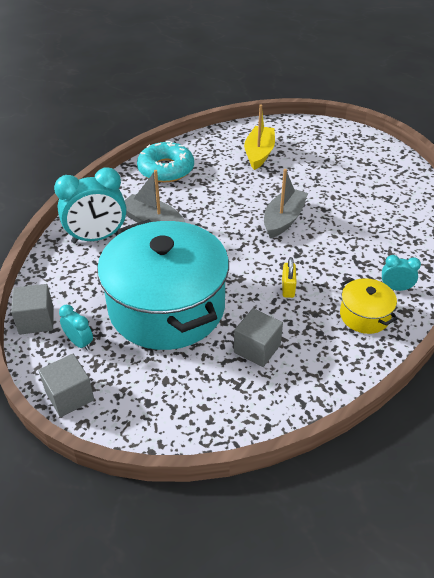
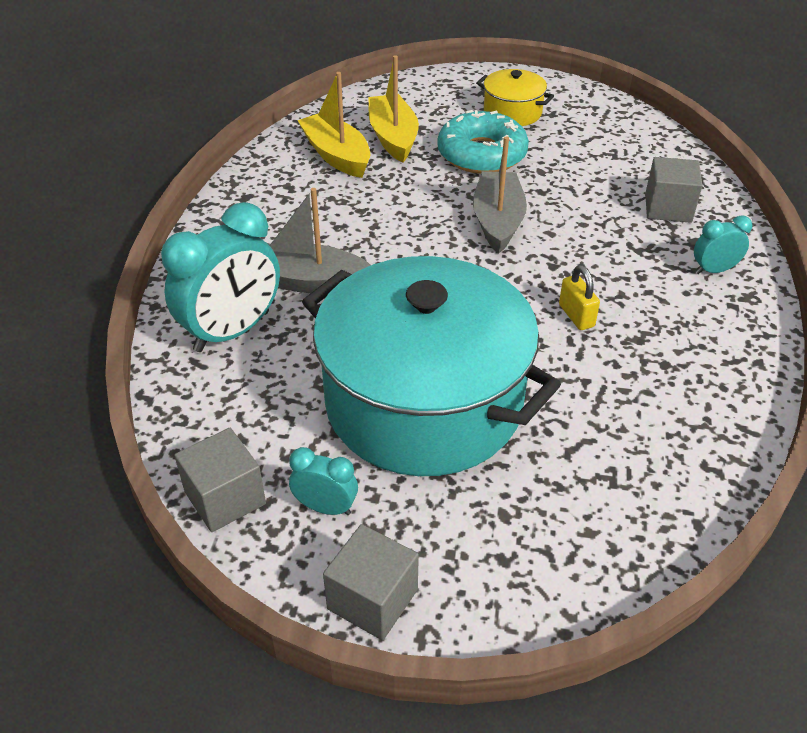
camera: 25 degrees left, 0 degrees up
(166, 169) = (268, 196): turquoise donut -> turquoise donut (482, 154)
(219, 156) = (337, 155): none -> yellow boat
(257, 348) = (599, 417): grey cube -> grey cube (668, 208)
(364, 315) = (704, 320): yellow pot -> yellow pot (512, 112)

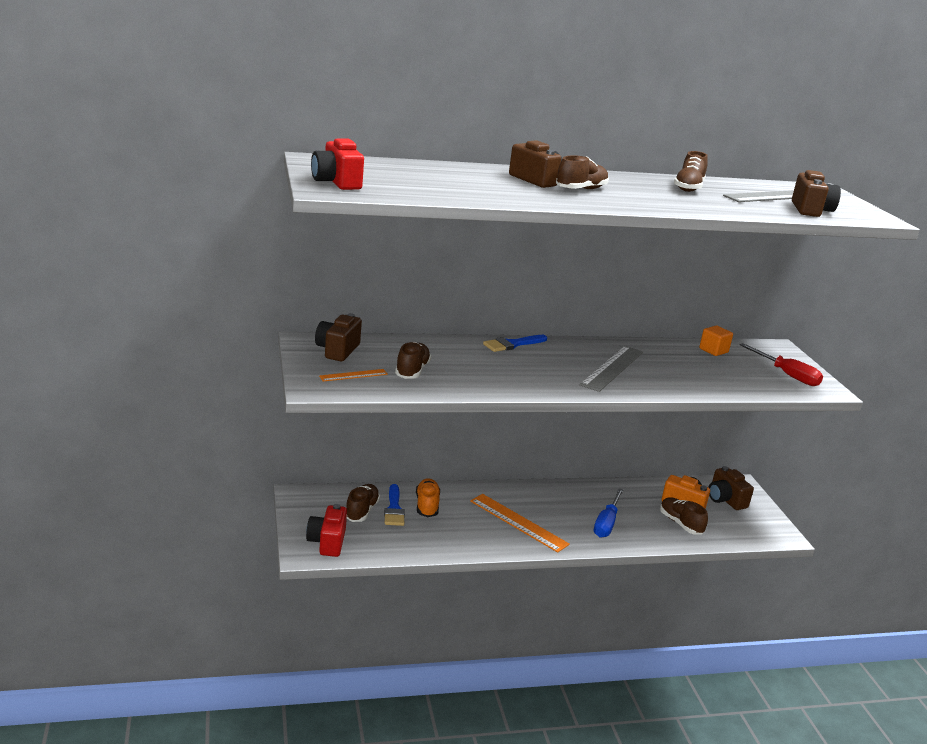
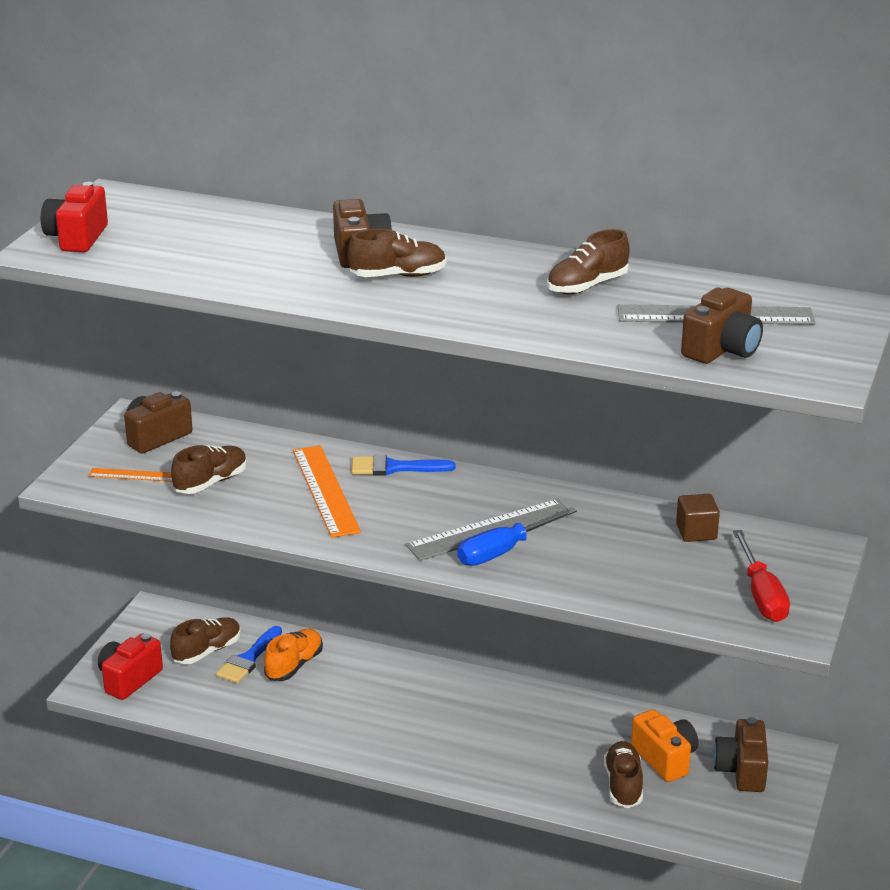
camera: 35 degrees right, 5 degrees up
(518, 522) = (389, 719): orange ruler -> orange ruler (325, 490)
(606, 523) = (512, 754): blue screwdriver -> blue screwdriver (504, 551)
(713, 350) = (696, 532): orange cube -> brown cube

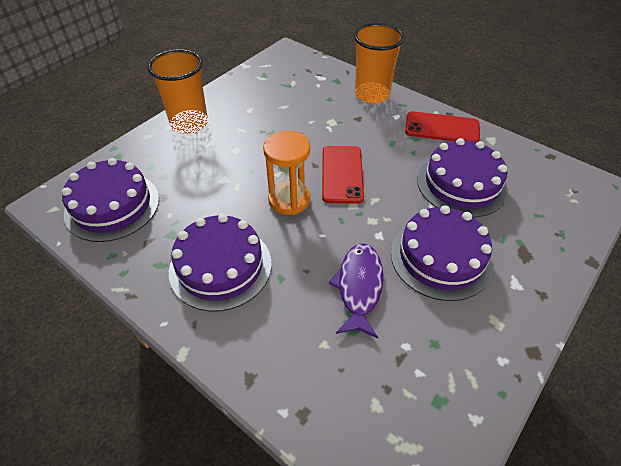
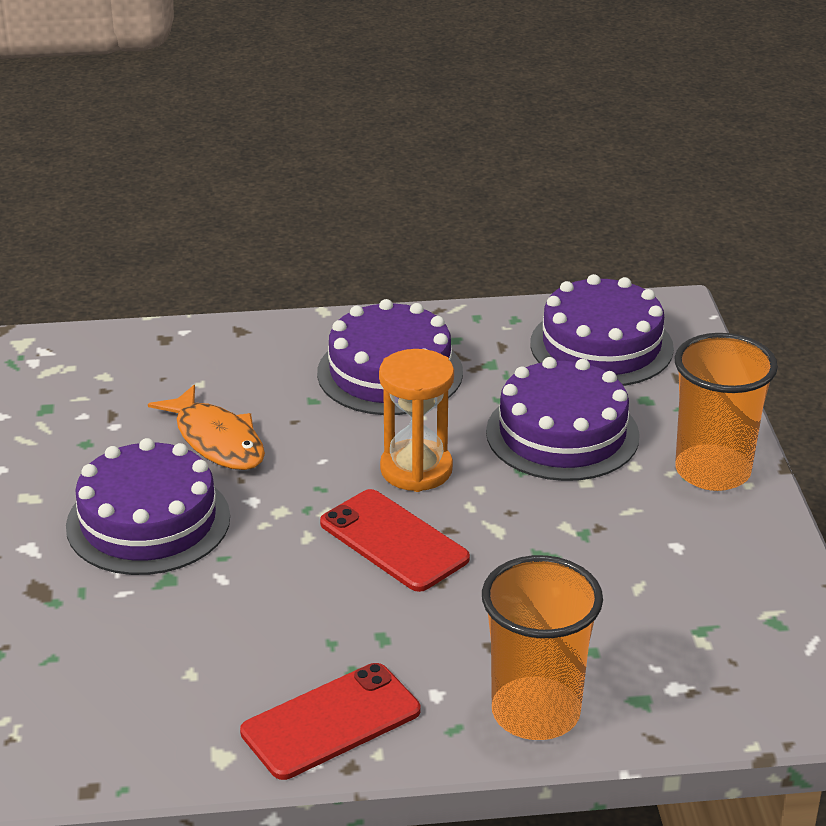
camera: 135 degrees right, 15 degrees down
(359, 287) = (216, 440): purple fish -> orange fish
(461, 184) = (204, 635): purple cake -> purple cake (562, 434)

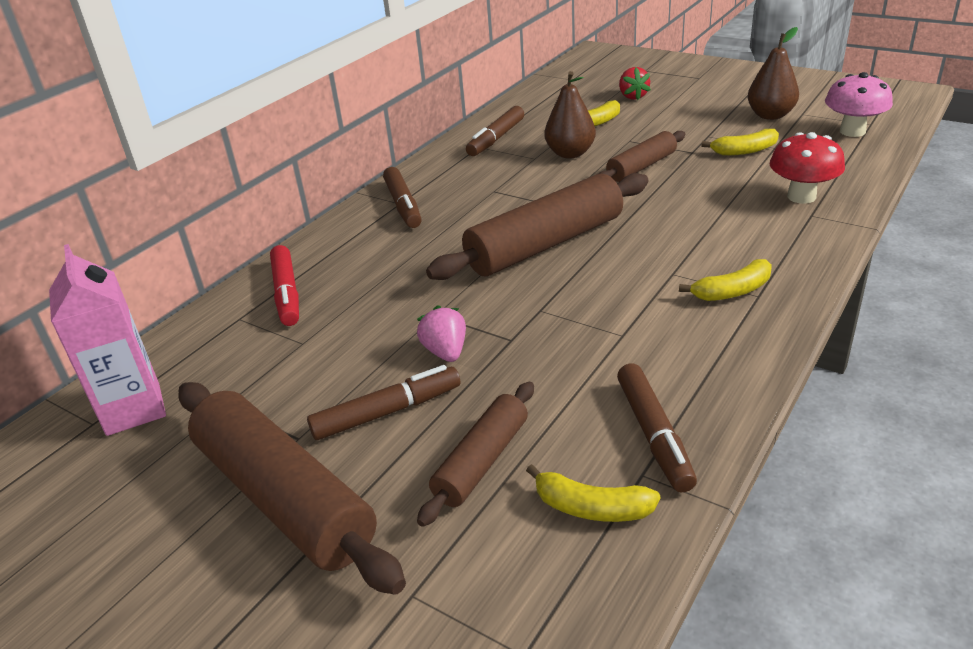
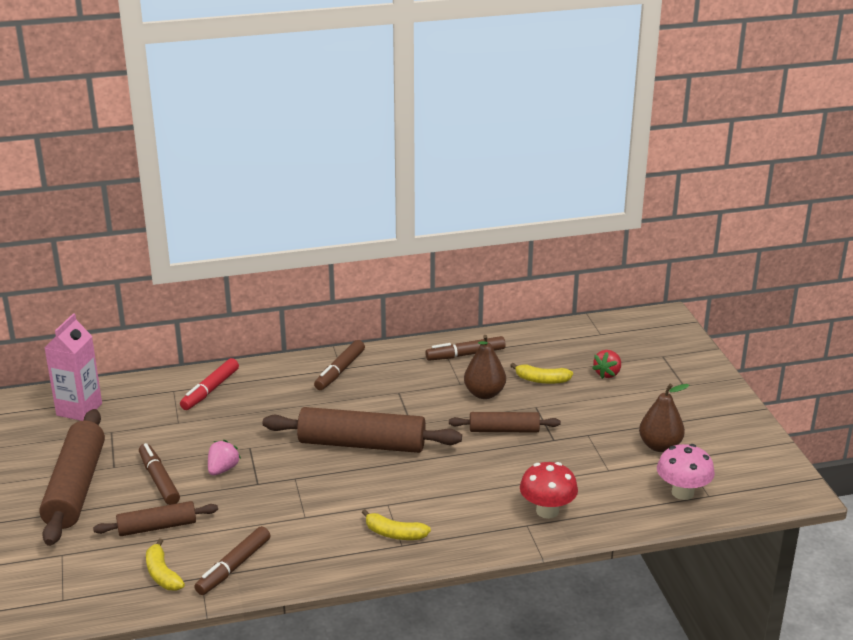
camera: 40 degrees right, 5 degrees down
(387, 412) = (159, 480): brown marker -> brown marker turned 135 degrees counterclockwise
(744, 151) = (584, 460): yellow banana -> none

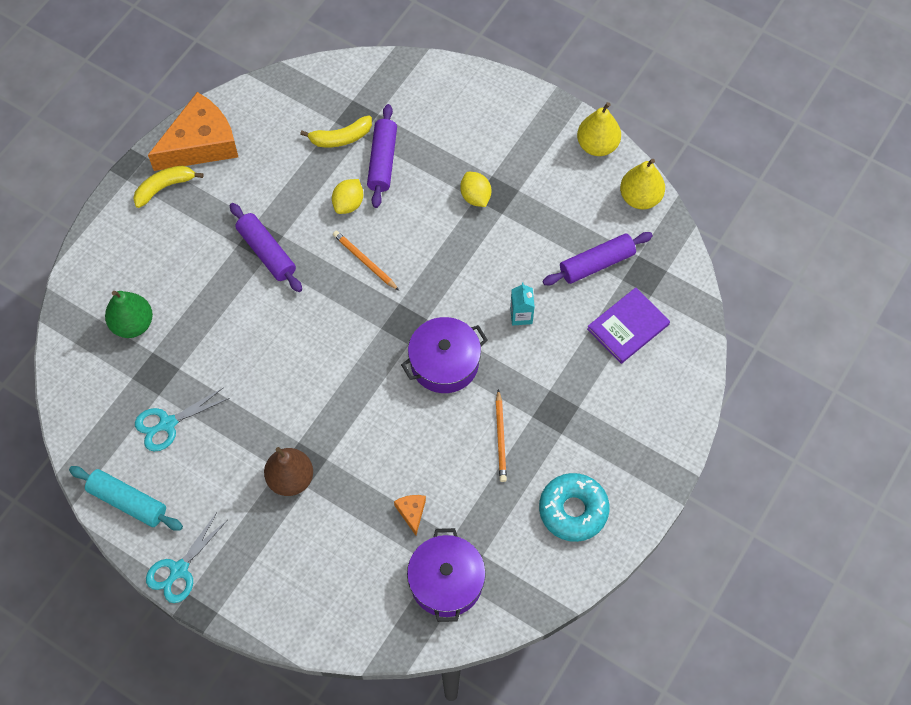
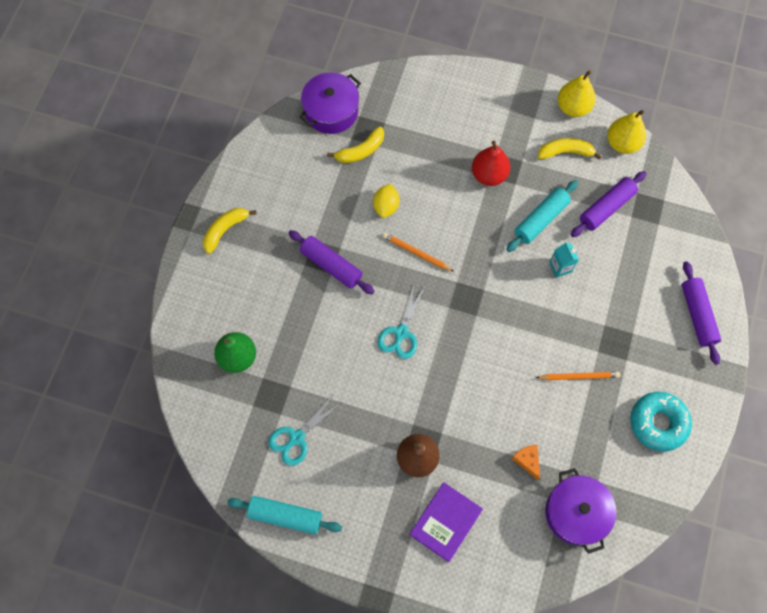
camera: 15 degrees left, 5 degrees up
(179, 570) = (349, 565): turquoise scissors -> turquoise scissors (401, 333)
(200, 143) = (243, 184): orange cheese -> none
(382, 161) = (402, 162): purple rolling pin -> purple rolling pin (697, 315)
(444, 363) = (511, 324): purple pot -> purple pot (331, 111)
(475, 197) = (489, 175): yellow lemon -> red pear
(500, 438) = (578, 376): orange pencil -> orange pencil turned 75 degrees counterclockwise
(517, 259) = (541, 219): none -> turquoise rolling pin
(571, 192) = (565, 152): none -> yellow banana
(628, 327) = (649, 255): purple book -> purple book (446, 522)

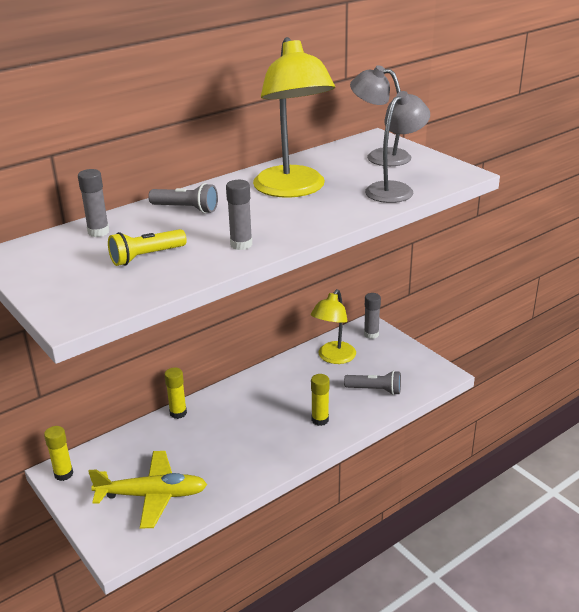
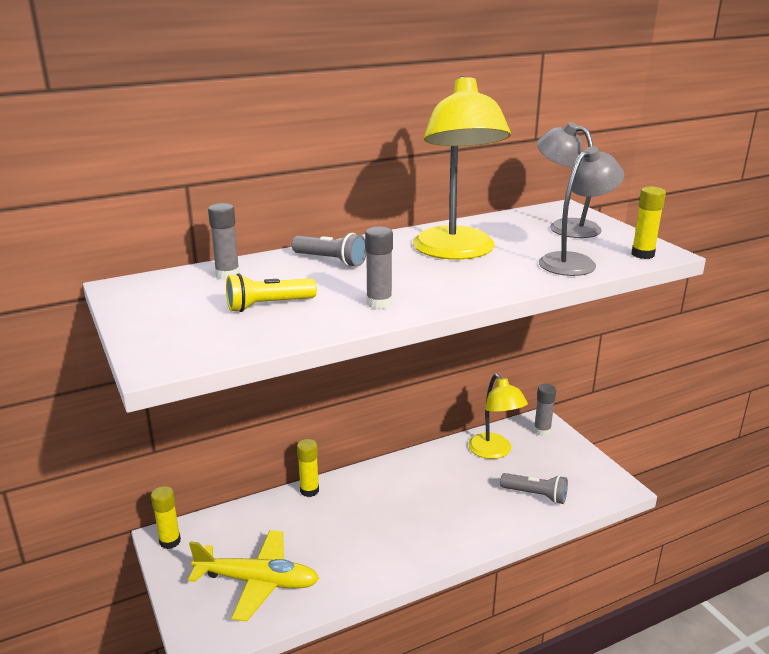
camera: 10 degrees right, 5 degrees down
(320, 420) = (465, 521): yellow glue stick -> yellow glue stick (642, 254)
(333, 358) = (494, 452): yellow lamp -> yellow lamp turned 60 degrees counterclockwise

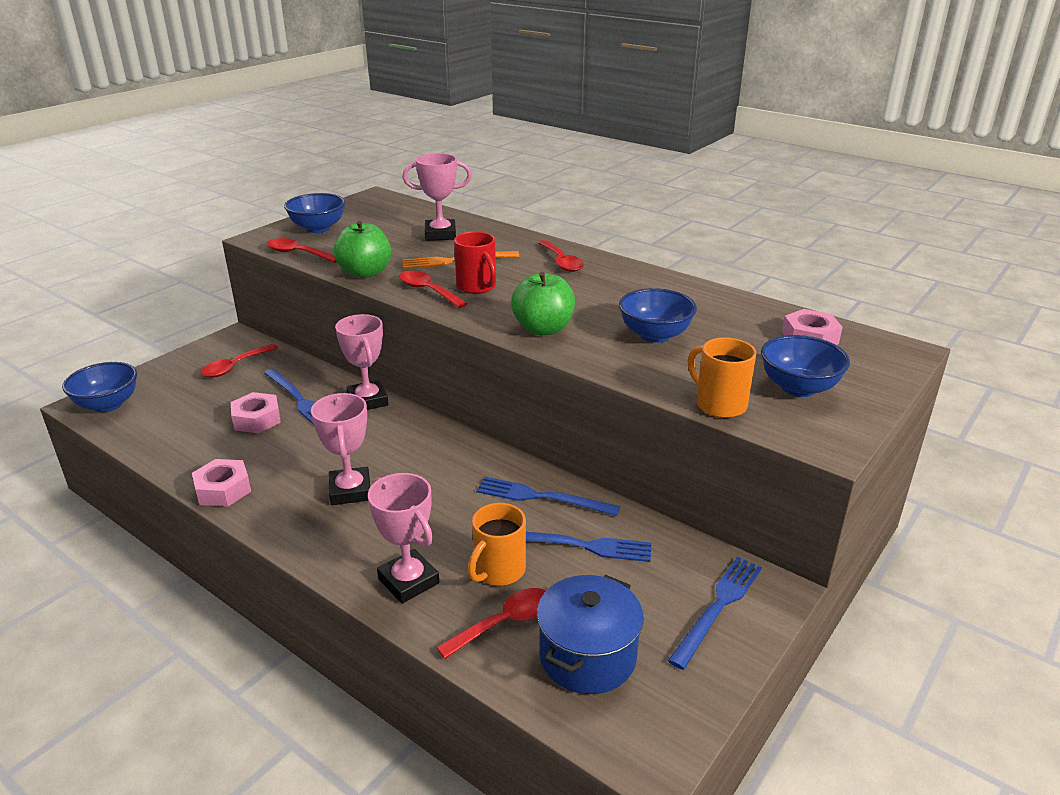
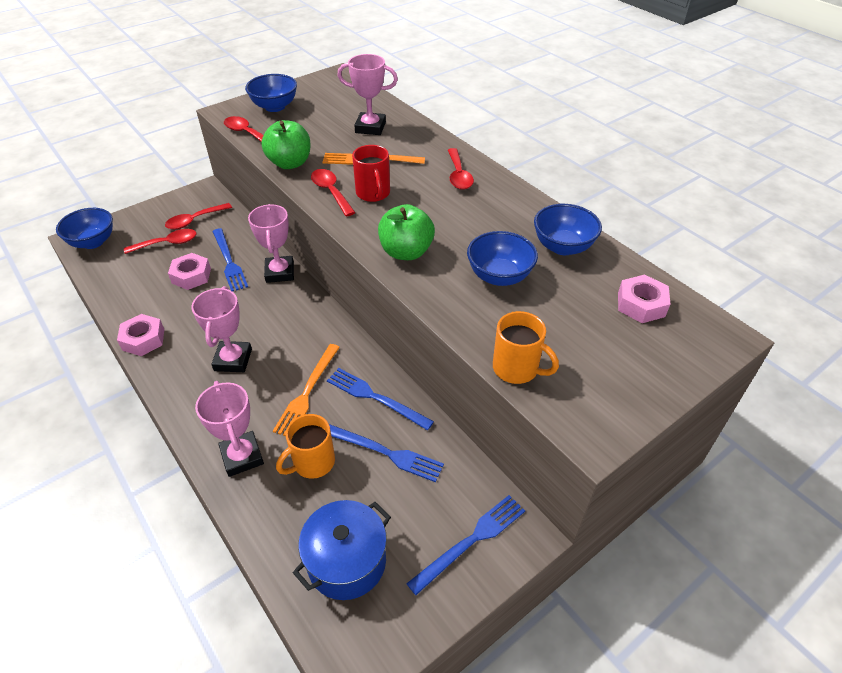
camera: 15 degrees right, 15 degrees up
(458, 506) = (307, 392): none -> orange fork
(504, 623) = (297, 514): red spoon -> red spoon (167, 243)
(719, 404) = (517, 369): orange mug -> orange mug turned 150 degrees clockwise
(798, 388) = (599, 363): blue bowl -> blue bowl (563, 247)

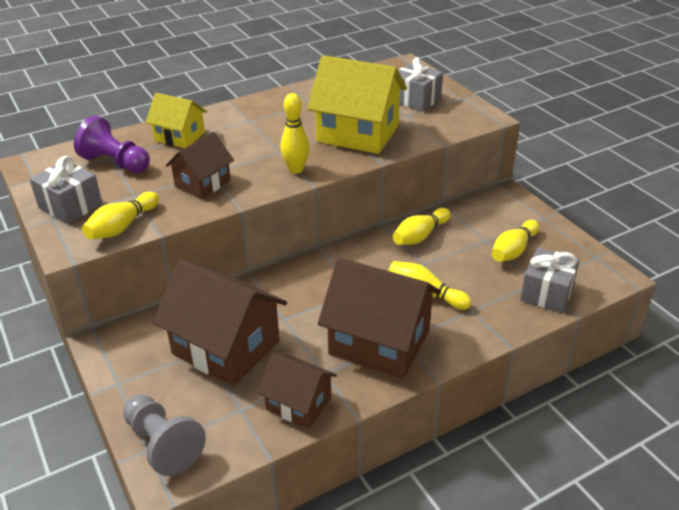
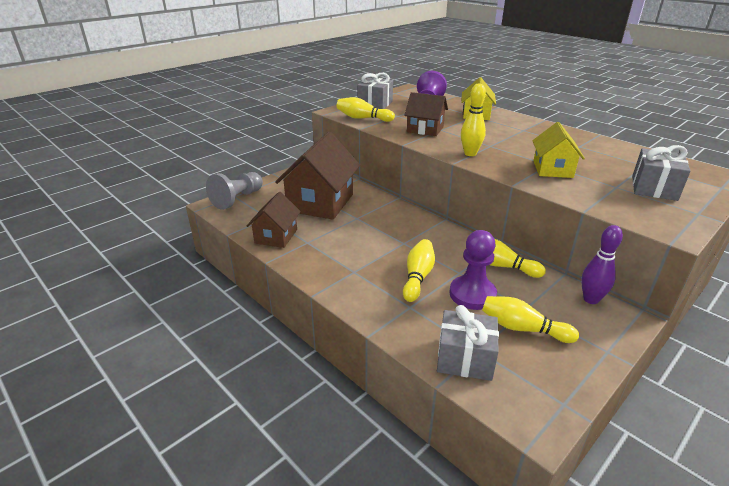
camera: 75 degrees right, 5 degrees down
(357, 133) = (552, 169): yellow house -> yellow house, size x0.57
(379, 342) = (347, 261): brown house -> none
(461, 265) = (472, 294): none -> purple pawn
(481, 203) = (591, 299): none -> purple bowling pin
- - -
→ Written task:
Restate word for word only the lines from where the entries begin through the one with "camera: 135 degrees right, 15 degrees down"; omit the pictures.

→ Exercise response:
camera: 25 degrees left, 0 degrees up
(166, 169) = (268, 196): turquoise donut -> turquoise donut (482, 154)
(219, 156) = (337, 155): none -> yellow boat
(257, 348) = (599, 417): grey cube -> grey cube (668, 208)
(364, 315) = (704, 320): yellow pot -> yellow pot (512, 112)

camera: 35 degrees right, 5 degrees up
(518, 522) = (389, 719): orange ruler -> orange ruler (325, 490)
(606, 523) = (512, 754): blue screwdriver -> blue screwdriver (504, 551)
(713, 350) = (696, 532): orange cube -> brown cube

camera: 135 degrees right, 15 degrees down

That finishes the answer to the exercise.